## Task goal:
An exact copy of all records is expected, minus the images.

## Geospatial object listing tasks:

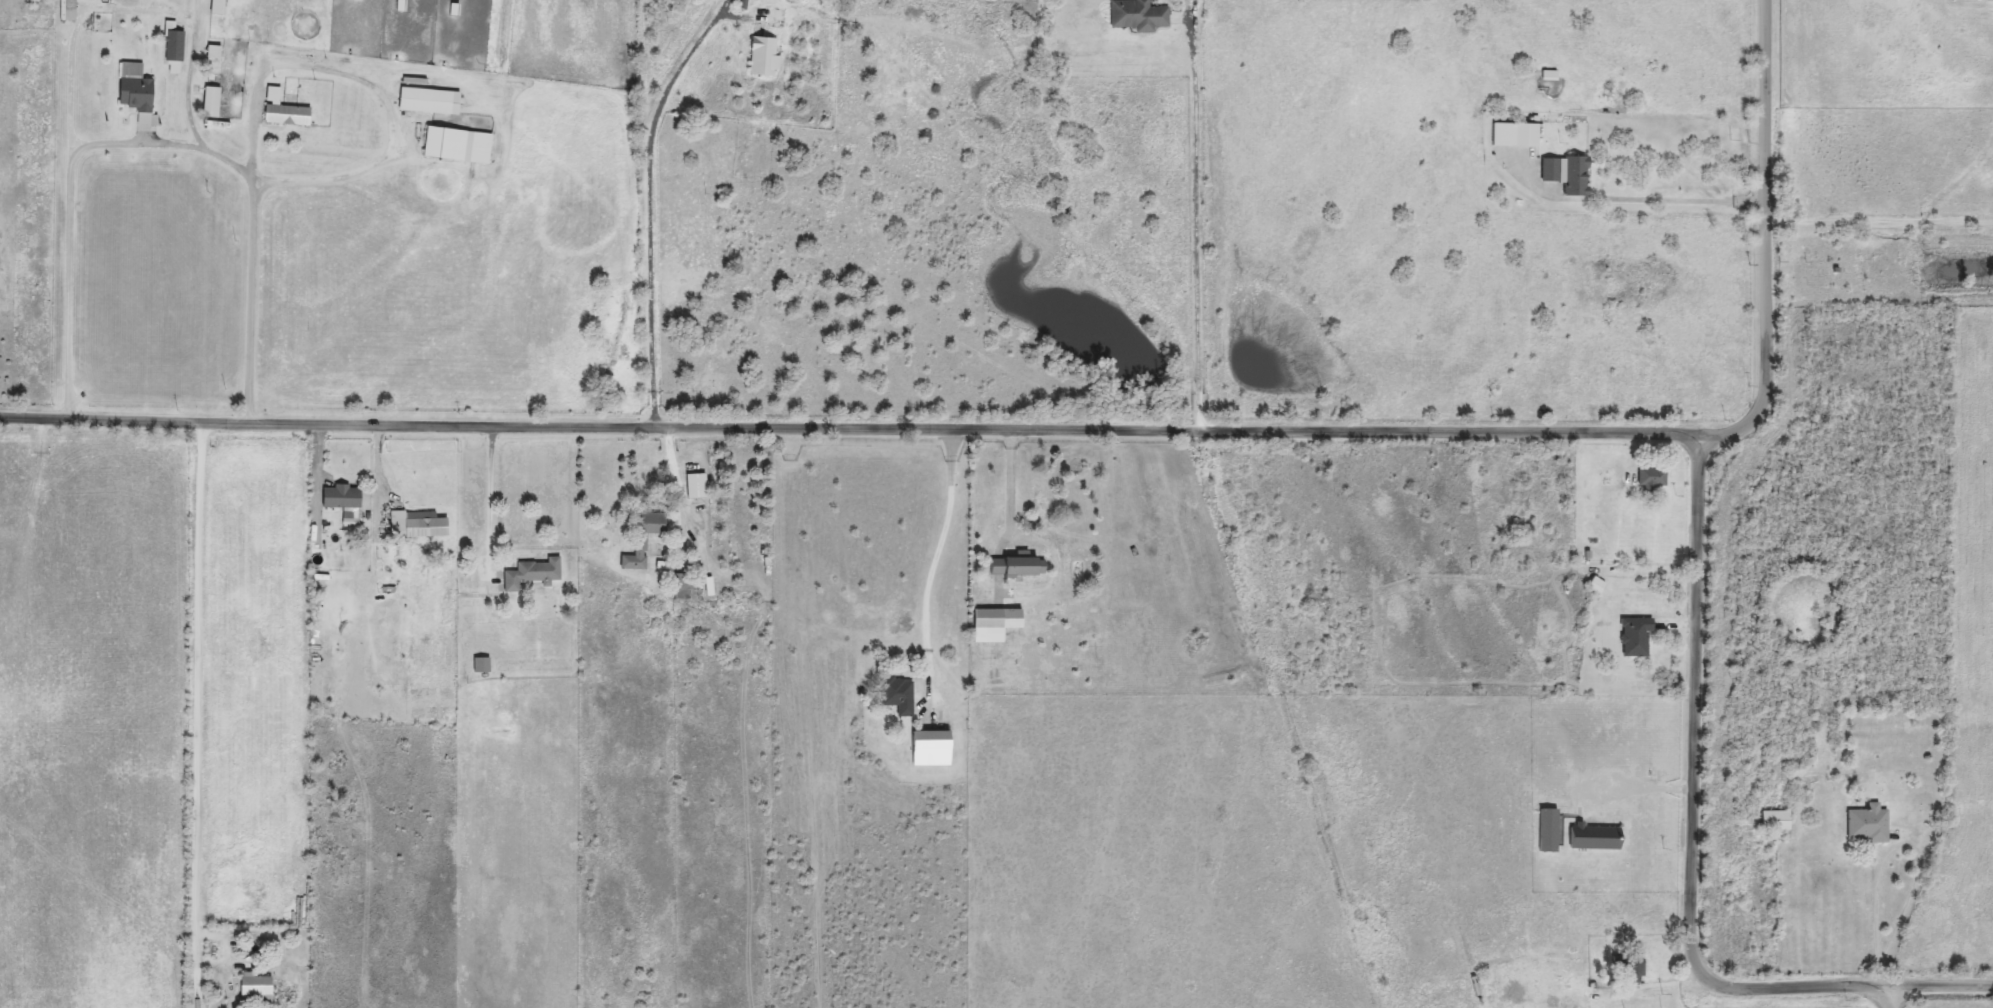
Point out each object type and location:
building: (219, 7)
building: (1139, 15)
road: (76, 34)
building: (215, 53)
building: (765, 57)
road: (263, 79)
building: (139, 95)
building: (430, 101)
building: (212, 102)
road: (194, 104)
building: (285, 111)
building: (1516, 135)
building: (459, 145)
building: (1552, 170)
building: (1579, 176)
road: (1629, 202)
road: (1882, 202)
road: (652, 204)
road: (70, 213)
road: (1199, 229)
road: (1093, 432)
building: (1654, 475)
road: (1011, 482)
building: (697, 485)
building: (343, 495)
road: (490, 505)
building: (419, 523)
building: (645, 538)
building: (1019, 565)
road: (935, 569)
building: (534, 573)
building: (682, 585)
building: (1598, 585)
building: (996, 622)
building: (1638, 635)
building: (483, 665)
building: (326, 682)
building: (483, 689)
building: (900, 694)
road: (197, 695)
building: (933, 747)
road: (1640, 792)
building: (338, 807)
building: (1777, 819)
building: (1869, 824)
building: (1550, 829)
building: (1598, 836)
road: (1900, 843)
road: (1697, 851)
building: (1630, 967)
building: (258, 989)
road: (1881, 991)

## Task answer:
Point out each object type and location:
building: (219, 7)
building: (1139, 15)
road: (76, 34)
building: (215, 53)
building: (765, 57)
road: (263, 79)
building: (139, 95)
building: (430, 101)
building: (212, 102)
road: (194, 104)
building: (285, 111)
building: (1516, 135)
building: (459, 145)
building: (1552, 170)
building: (1579, 176)
road: (1629, 202)
road: (1882, 202)
road: (652, 204)
road: (70, 213)
road: (1199, 229)
road: (1093, 432)
building: (1654, 475)
road: (1011, 482)
building: (697, 485)
building: (343, 495)
road: (490, 505)
building: (419, 523)
building: (645, 538)
building: (1019, 565)
road: (935, 569)
building: (534, 573)
building: (682, 585)
building: (1598, 585)
building: (996, 622)
building: (1638, 635)
building: (483, 665)
building: (326, 682)
building: (483, 689)
building: (900, 694)
road: (197, 695)
building: (933, 747)
road: (1640, 792)
building: (338, 807)
building: (1777, 819)
building: (1869, 824)
building: (1550, 829)
building: (1598, 836)
road: (1900, 843)
road: (1697, 851)
building: (1630, 967)
building: (258, 989)
road: (1881, 991)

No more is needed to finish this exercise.